→ TASK ITEM: Write out exactly, excluding pictures, the lines from the one containing "C1: 47nF (BTN, DGND) -> 47nF (DGND, VDD)" through the end of the data, both included.
────────
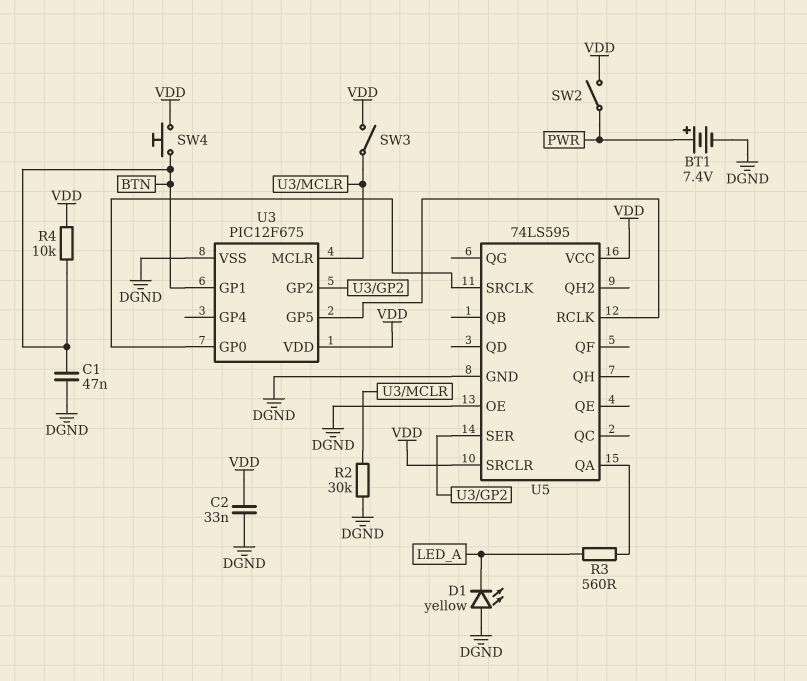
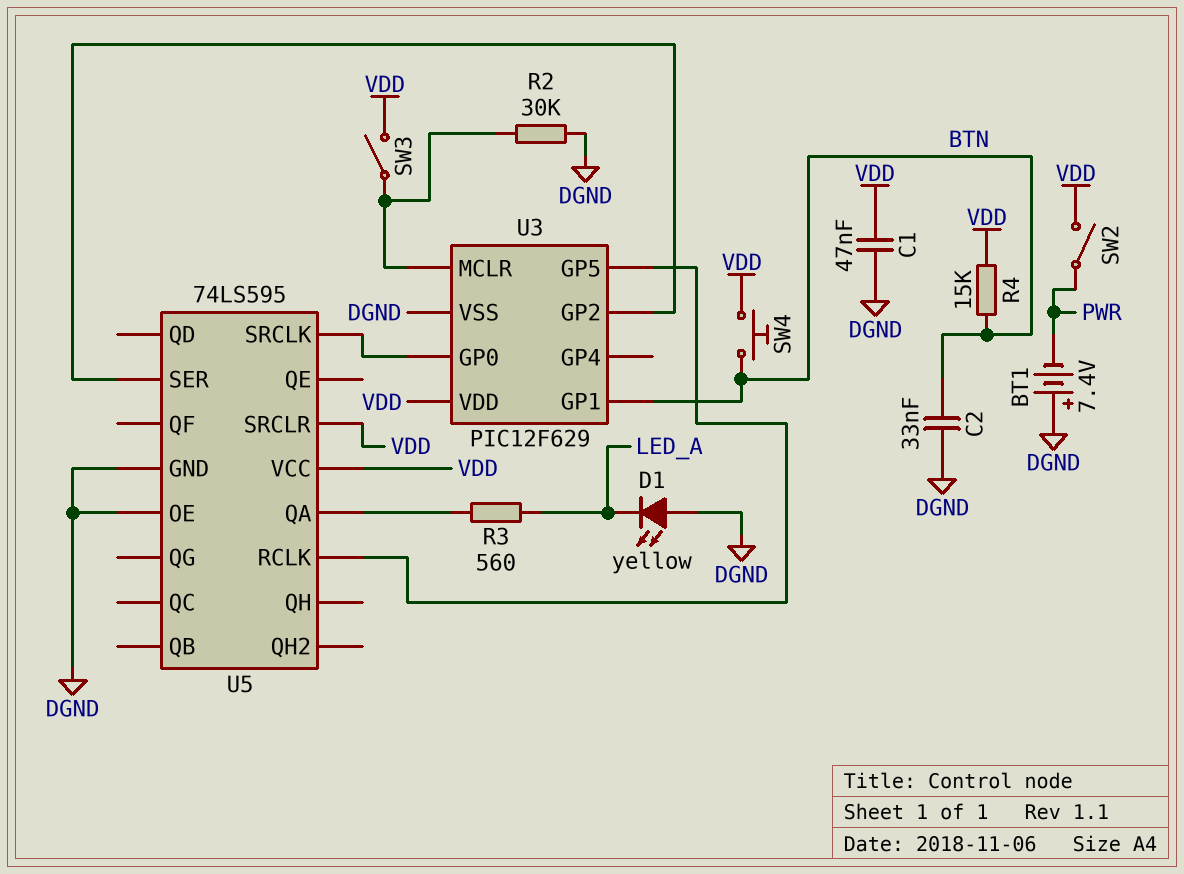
BT1: 7.4V (plus PWR, minus DGND) -> 7.4V (plus DGND, minus PWR)
C1: 47nF (BTN, DGND) -> 47nF (DGND, VDD)
C2: 33nF (DGND, VDD) -> 33nF (BTN, DGND)
R4: 10k (BTN, VDD) -> 15k (BTN, VDD)
U3: PIC12F675 -> PIC12F629

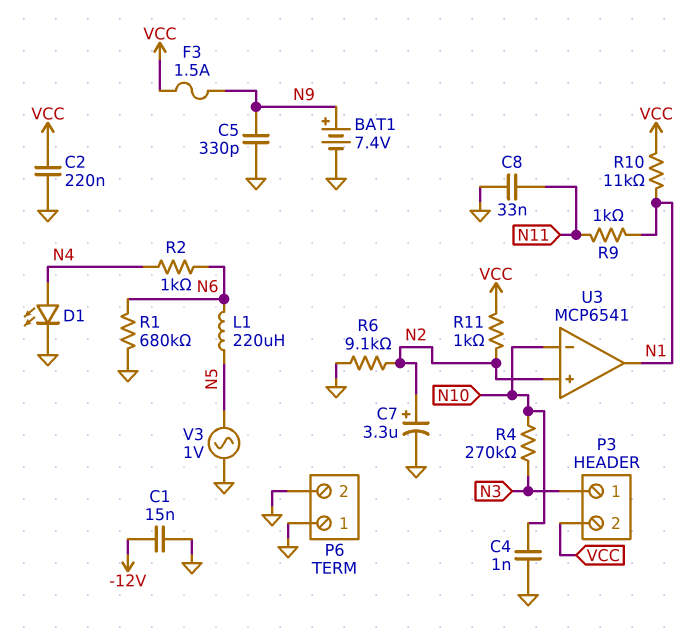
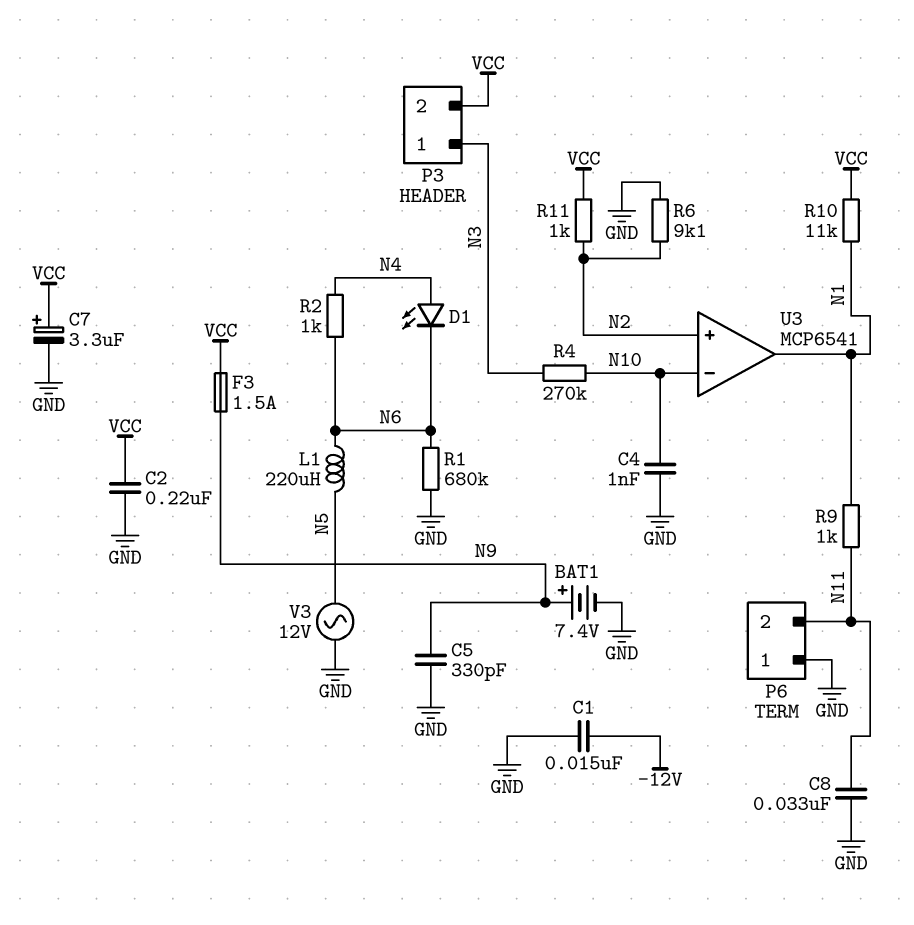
C7: 3.3uF (plus N2, minus GND) -> 3.3uF (plus VCC, minus GND)
D1: LED (A N4, K GND) -> LED (A N4, K N6)
P6 pin 2: GND -> N11
V3: AC 1V (GND, N5) -> AC 12V (GND, N5)

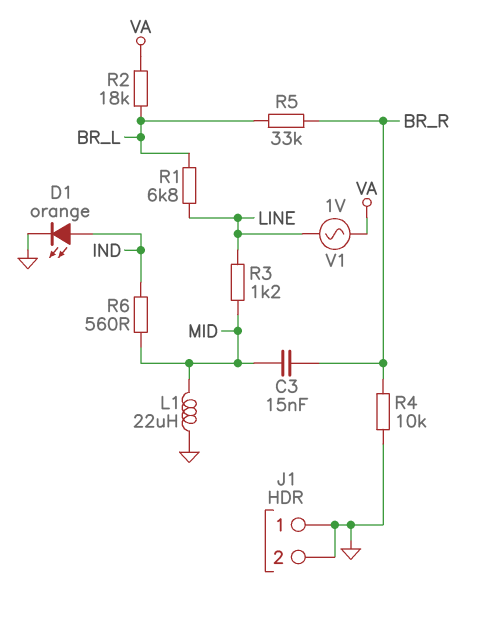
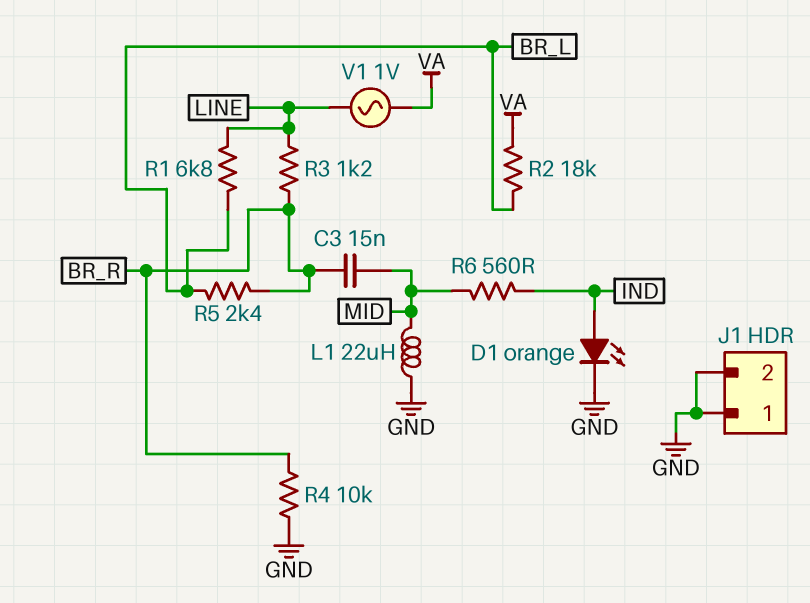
R3: 1.2k (LINE, MID) -> 1.2k (BR_R, LINE)
R5: 33k (BR_L, BR_R) -> 2.4k (BR_L, BR_R)

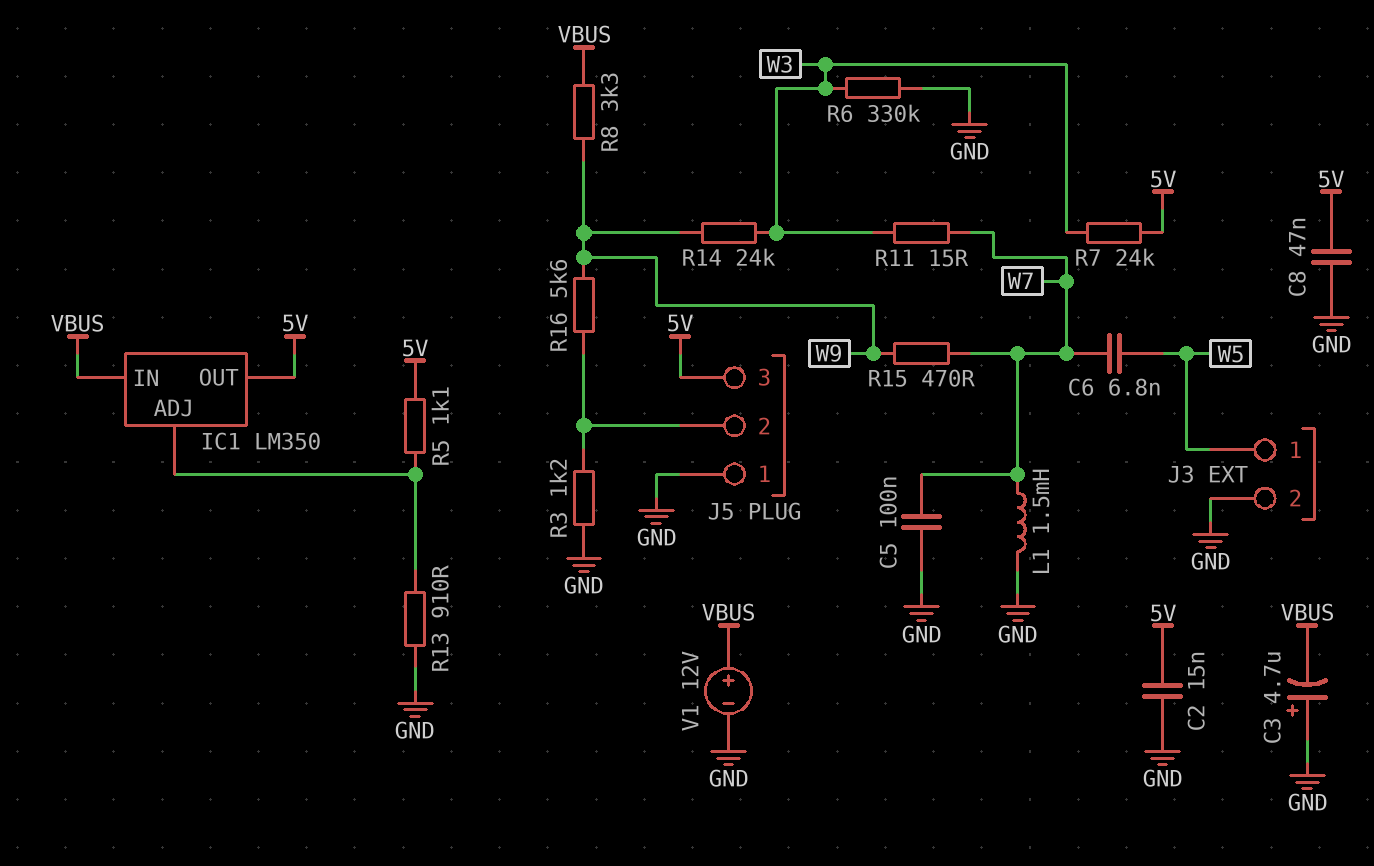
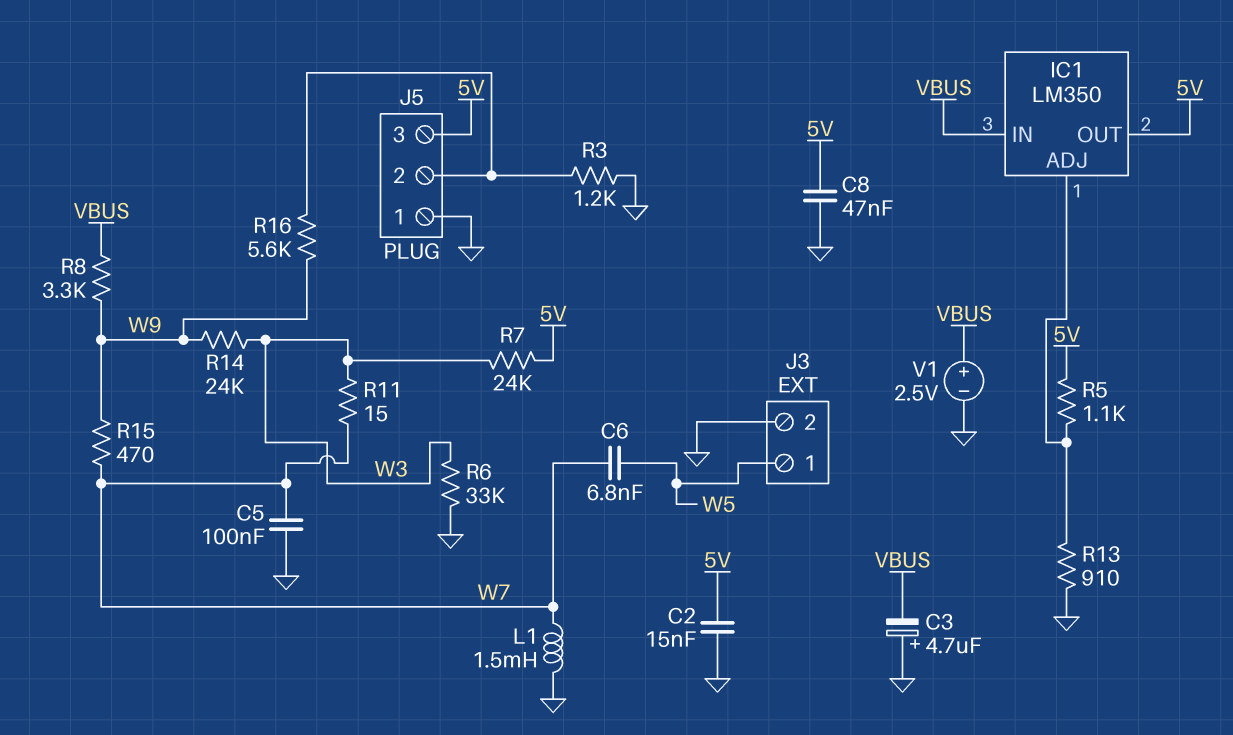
R6: 330k (GND, W3) -> 33k (GND, W3)
V1: 12V (plus VBUS, minus GND) -> 2.5V (plus VBUS, minus GND)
────────
→ RESPONSE FOR THIS EXERCISE:
C1: 47nF (BTN, DGND) -> 47nF (DGND, VDD)
C2: 33nF (DGND, VDD) -> 33nF (BTN, DGND)
R4: 10k (BTN, VDD) -> 15k (BTN, VDD)
U3: PIC12F675 -> PIC12F629

C7: 3.3uF (plus N2, minus GND) -> 3.3uF (plus VCC, minus GND)
D1: LED (A N4, K GND) -> LED (A N4, K N6)
P6 pin 2: GND -> N11
V3: AC 1V (GND, N5) -> AC 12V (GND, N5)

R3: 1.2k (LINE, MID) -> 1.2k (BR_R, LINE)
R5: 33k (BR_L, BR_R) -> 2.4k (BR_L, BR_R)

R6: 330k (GND, W3) -> 33k (GND, W3)
V1: 12V (plus VBUS, minus GND) -> 2.5V (plus VBUS, minus GND)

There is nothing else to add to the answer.